### Exercise
Output, word for word, every line from the line with "U4 pin ADD0: 0V -> +3V3" through the final line of the data below.

### Exercise data
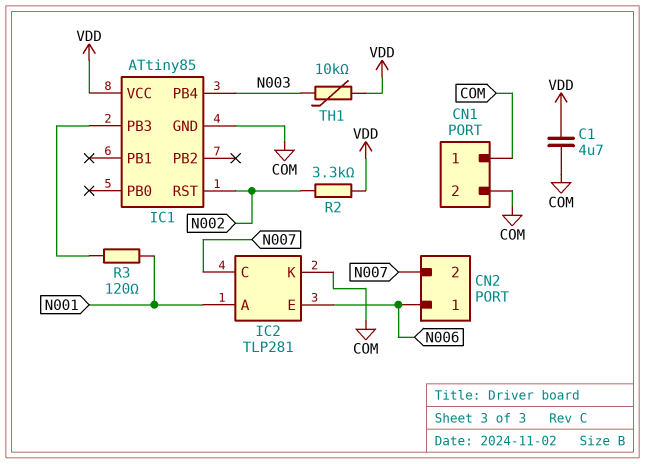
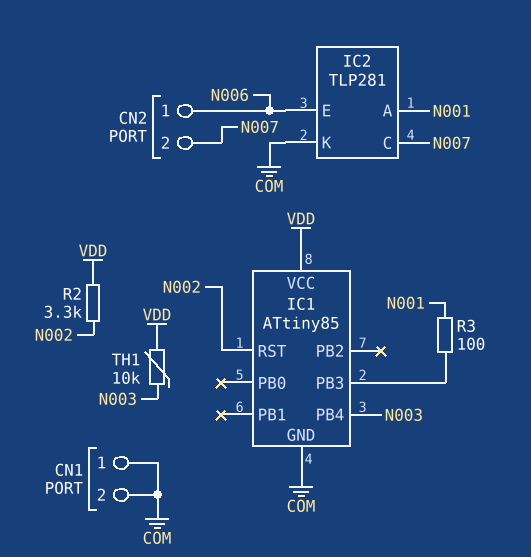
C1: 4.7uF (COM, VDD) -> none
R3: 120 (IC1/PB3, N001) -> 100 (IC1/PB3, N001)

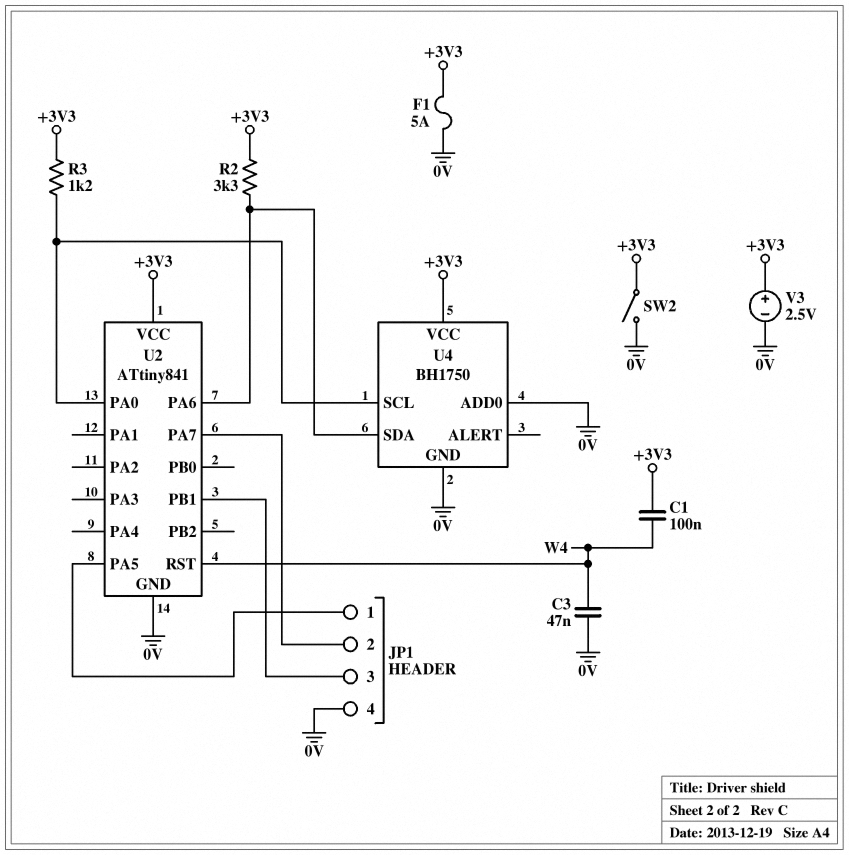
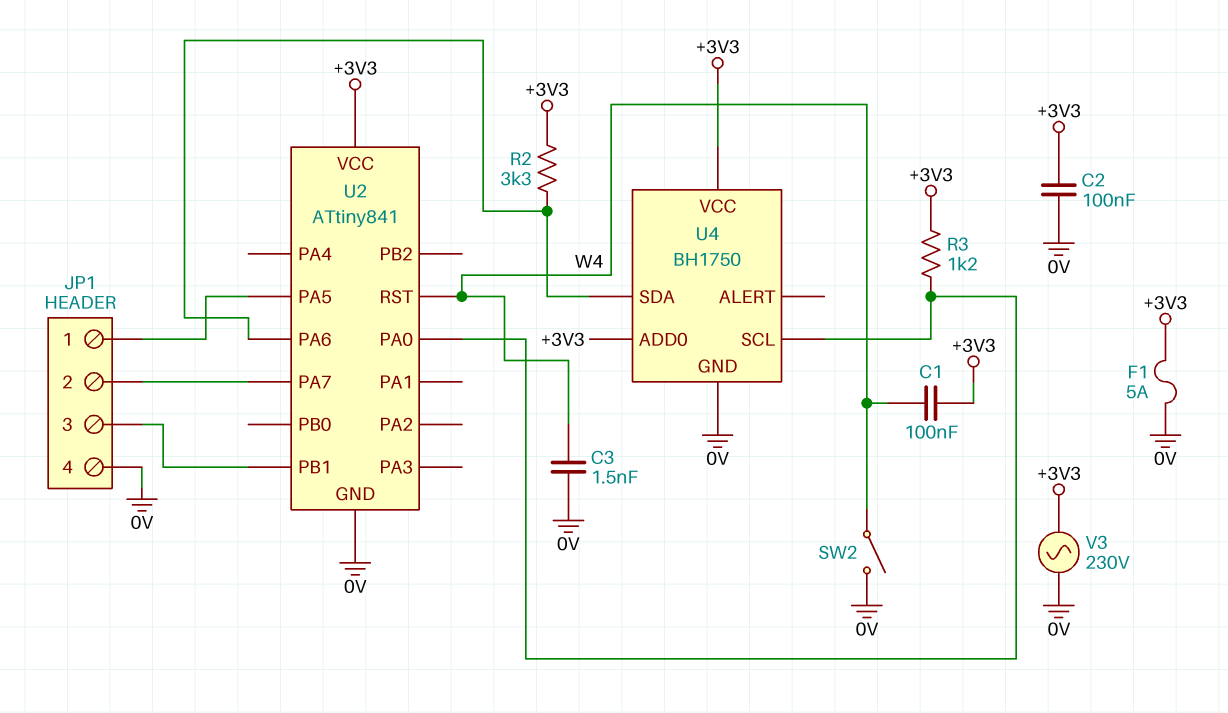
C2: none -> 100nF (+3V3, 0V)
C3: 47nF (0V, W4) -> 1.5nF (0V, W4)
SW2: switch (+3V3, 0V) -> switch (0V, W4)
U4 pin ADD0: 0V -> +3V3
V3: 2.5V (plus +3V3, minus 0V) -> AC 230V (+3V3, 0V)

### Answer to the exercise
U4 pin ADD0: 0V -> +3V3
V3: 2.5V (plus +3V3, minus 0V) -> AC 230V (+3V3, 0V)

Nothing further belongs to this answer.